## Written exercise
Reproduce verbatim every line from the one containing "Amberville [752, 613]" down to the one containing "What do you see at coordinates (71, 626)", with both of those lines included.

## Supplied material
>> Start
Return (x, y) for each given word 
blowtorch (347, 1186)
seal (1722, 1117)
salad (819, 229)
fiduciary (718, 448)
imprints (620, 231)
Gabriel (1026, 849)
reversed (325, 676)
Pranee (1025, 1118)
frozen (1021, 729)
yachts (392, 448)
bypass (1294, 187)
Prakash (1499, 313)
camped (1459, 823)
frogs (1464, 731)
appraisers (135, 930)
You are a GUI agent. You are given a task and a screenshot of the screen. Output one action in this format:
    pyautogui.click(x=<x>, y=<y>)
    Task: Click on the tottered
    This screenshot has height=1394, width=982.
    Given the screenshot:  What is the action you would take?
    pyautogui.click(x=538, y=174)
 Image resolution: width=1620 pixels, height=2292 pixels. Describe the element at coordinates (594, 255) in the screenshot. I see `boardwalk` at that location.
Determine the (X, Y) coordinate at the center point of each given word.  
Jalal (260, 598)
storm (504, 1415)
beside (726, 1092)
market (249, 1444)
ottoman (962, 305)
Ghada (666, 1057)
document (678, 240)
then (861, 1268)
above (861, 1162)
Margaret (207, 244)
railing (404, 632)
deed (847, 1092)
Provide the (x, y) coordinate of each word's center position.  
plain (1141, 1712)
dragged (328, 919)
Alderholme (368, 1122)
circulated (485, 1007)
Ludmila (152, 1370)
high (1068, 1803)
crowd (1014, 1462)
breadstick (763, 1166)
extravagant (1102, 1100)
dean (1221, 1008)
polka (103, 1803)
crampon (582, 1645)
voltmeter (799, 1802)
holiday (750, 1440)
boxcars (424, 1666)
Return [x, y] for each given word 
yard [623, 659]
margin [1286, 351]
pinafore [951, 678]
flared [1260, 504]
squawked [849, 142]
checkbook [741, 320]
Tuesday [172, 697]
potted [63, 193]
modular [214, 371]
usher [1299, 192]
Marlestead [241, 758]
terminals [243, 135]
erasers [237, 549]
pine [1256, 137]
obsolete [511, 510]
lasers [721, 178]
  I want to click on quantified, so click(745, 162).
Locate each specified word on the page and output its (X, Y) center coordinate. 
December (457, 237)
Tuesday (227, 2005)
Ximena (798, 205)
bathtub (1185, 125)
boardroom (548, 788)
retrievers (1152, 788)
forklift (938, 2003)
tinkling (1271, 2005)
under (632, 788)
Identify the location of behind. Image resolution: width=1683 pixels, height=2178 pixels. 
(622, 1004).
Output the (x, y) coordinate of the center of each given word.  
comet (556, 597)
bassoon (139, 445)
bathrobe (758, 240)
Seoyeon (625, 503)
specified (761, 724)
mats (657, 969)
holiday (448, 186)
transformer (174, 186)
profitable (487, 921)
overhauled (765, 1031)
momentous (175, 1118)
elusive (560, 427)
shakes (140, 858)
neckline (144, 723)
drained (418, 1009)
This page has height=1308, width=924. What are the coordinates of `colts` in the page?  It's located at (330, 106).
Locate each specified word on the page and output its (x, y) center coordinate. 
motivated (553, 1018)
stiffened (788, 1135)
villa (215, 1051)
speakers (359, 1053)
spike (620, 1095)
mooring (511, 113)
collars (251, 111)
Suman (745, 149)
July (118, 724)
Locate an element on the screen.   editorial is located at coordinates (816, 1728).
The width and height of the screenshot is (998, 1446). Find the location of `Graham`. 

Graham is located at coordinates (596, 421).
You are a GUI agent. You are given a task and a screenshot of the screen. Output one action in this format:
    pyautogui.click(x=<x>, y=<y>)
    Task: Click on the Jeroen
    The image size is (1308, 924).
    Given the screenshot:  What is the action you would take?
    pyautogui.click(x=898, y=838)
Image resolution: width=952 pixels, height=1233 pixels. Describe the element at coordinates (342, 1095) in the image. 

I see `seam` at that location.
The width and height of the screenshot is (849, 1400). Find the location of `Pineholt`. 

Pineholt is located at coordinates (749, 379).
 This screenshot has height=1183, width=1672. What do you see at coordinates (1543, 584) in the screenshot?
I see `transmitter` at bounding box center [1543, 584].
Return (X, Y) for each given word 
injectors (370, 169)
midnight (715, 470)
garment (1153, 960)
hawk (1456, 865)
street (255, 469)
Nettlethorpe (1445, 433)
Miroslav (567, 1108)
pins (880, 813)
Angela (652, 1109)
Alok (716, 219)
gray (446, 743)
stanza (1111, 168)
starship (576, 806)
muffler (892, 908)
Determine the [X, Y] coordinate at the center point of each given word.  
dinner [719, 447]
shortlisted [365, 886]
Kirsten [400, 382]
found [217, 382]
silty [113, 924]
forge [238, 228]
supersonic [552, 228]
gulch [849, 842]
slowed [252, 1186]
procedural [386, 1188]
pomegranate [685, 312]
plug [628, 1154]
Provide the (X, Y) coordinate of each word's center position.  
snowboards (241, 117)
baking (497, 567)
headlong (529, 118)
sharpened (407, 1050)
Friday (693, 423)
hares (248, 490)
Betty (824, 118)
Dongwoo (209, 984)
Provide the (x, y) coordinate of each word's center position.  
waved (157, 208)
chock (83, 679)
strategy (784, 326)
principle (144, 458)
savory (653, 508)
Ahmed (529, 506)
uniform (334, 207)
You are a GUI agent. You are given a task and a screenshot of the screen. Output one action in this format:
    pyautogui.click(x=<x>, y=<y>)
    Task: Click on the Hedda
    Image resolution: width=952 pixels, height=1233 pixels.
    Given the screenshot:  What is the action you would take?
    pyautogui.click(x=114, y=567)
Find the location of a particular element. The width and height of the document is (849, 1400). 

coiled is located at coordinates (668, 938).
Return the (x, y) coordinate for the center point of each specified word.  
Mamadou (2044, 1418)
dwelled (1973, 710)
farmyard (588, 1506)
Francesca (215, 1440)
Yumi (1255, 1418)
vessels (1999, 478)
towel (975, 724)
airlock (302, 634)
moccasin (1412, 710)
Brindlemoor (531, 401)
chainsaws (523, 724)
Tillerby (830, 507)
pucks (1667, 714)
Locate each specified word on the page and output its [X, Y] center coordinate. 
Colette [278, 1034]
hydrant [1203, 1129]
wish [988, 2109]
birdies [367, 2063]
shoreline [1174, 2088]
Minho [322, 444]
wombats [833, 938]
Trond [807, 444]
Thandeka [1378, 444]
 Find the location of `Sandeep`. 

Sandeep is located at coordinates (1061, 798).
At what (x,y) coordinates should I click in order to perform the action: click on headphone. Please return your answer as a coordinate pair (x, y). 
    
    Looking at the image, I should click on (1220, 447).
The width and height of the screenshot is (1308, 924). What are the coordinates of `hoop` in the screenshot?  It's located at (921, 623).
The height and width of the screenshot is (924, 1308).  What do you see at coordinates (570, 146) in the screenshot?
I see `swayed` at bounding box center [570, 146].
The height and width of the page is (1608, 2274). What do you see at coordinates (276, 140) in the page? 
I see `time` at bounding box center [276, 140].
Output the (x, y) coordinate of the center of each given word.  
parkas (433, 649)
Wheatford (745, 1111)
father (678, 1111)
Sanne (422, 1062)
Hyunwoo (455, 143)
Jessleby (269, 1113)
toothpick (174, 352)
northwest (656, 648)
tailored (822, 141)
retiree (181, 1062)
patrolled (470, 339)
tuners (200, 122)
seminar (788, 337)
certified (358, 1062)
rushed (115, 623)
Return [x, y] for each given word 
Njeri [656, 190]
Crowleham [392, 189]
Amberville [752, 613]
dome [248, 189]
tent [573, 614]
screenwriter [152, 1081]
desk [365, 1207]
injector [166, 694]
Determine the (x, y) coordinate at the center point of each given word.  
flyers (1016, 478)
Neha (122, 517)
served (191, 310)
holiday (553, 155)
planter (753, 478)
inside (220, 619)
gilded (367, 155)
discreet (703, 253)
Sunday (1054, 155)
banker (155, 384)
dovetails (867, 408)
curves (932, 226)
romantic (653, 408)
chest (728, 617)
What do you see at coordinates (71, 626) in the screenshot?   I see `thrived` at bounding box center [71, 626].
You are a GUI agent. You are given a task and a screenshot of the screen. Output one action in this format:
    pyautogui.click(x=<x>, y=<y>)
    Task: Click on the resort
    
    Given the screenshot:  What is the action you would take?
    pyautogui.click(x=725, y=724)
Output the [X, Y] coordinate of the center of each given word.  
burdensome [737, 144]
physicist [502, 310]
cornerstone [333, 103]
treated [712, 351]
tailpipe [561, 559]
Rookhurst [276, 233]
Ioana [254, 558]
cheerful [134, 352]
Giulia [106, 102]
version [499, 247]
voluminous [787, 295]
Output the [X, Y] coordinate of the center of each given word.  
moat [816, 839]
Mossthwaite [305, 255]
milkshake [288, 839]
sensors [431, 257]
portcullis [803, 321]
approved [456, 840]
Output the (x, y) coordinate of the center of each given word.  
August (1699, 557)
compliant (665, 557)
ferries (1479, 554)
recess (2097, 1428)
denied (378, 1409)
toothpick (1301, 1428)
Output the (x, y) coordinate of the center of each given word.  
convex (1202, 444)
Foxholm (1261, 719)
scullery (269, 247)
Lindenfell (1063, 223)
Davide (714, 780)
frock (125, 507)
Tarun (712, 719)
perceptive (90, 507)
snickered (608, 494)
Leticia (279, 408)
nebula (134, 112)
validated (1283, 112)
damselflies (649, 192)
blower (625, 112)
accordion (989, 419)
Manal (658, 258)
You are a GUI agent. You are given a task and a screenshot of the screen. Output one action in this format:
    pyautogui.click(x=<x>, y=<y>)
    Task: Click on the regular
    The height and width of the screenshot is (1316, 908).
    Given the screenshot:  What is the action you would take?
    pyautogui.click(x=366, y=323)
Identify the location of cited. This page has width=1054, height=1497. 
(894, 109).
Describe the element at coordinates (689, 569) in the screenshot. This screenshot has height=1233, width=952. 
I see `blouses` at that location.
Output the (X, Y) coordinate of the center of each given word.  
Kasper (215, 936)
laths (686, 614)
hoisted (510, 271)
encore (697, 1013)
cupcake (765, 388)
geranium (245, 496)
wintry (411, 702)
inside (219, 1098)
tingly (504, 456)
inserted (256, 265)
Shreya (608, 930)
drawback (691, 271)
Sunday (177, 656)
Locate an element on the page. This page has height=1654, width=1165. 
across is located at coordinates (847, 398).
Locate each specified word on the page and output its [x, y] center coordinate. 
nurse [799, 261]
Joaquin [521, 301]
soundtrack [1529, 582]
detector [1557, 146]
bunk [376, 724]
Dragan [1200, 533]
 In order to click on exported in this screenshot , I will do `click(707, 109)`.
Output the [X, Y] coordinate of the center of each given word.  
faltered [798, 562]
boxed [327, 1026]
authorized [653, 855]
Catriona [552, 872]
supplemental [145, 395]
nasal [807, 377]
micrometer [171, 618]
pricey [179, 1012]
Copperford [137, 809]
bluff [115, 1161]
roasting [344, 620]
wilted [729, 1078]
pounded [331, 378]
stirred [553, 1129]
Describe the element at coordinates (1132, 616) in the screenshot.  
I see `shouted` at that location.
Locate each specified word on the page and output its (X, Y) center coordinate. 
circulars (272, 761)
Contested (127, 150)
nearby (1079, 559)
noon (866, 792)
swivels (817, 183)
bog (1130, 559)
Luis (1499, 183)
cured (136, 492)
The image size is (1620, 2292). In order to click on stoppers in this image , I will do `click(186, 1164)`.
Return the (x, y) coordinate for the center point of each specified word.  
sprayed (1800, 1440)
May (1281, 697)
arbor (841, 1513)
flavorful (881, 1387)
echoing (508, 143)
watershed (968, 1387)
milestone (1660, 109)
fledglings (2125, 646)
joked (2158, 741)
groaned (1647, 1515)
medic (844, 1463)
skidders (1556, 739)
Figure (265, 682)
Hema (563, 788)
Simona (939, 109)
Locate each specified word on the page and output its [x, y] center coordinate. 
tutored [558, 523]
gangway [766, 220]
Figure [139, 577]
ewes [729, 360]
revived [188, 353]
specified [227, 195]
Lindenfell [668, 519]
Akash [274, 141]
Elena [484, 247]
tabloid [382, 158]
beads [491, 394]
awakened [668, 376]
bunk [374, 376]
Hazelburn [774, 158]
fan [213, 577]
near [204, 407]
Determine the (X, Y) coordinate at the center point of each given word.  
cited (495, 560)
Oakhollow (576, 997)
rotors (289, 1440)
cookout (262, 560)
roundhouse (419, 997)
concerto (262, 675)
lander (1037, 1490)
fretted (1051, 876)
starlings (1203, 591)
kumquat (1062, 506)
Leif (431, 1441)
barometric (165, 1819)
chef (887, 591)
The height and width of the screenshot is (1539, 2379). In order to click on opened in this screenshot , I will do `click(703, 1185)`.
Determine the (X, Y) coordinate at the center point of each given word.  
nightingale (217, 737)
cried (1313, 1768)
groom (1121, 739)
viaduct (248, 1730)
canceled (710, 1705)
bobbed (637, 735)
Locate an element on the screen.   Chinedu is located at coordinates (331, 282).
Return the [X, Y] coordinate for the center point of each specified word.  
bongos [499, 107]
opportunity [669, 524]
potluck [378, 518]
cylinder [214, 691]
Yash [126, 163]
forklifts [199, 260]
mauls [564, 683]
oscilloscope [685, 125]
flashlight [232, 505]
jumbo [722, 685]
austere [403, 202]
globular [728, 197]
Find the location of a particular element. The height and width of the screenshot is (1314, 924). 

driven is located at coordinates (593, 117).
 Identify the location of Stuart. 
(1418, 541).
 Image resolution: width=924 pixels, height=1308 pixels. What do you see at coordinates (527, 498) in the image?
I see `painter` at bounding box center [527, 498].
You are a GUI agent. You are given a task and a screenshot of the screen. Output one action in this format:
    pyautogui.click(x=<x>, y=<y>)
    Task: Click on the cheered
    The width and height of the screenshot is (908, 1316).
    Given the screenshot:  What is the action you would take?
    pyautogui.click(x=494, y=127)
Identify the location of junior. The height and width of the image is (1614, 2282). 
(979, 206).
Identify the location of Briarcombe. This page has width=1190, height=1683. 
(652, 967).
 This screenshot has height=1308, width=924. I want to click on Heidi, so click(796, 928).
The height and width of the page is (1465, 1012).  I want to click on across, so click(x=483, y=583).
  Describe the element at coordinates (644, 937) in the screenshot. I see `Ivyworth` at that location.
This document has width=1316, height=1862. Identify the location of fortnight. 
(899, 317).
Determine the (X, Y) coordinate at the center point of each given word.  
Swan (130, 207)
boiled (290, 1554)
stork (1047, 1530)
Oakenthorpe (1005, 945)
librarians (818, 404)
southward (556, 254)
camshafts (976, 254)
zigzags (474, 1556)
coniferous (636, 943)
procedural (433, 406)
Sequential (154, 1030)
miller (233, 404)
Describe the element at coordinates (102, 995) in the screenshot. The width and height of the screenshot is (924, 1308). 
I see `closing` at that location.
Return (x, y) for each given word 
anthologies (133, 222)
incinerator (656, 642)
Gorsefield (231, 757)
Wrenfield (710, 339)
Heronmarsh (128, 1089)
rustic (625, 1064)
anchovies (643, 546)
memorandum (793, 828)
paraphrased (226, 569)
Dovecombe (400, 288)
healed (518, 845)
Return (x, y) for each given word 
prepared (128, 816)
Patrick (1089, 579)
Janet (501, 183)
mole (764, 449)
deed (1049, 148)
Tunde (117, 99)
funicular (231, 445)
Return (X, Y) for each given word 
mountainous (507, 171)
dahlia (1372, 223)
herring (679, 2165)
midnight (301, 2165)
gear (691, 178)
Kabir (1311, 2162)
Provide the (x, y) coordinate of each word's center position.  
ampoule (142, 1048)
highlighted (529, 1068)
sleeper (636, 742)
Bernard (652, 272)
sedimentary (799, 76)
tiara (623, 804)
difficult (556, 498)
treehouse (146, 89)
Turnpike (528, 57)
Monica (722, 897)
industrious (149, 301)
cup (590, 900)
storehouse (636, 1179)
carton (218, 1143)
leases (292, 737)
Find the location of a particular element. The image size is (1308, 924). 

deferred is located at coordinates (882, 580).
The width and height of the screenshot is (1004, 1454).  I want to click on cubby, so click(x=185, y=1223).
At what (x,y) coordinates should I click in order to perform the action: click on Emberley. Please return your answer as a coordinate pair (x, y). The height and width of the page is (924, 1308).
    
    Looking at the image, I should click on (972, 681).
>> End
## Task result
Amberville [752, 613]
dome [248, 189]
tent [573, 614]
screenwriter [152, 1081]
desk [365, 1207]
injector [166, 694]
Determine the (x, y) coordinate at the center point of each given word.  
flyers (1016, 478)
Neha (122, 517)
served (191, 310)
holiday (553, 155)
planter (753, 478)
inside (220, 619)
gilded (367, 155)
discreet (703, 253)
Sunday (1054, 155)
banker (155, 384)
dovetails (867, 408)
curves (932, 226)
romantic (653, 408)
chest (728, 617)
What do you see at coordinates (71, 626) in the screenshot?   I see `thrived` at bounding box center [71, 626].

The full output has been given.